(WHAT THE TASK REQUIRES): Could you give the listing again exactly, without its pictures?

(SUPPLIED MATERIAL):
§ §

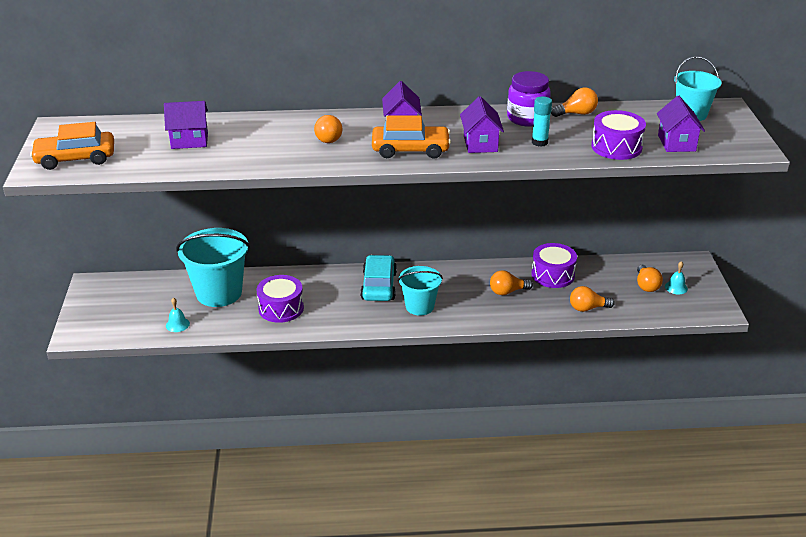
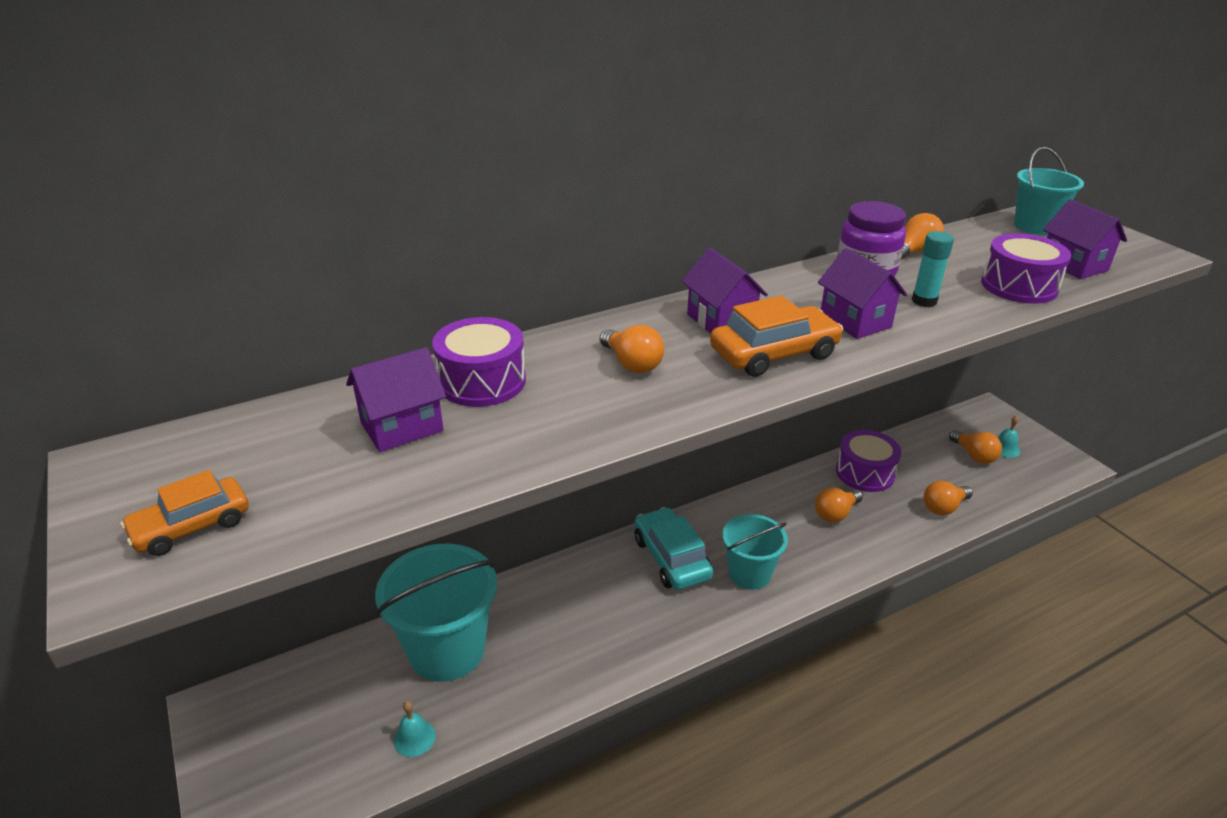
camera: 25 degrees left, 0 degrees up
(75, 158) = (191, 526): orange car -> orange car, size x0.65
(281, 308) = (561, 645): purple drum -> purple drum (482, 381)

§ §

(RESULT FOR THIS EXERCISE):
camera: 25 degrees left, 0 degrees up
(75, 158) = (191, 526): orange car -> orange car, size x0.65
(281, 308) = (561, 645): purple drum -> purple drum (482, 381)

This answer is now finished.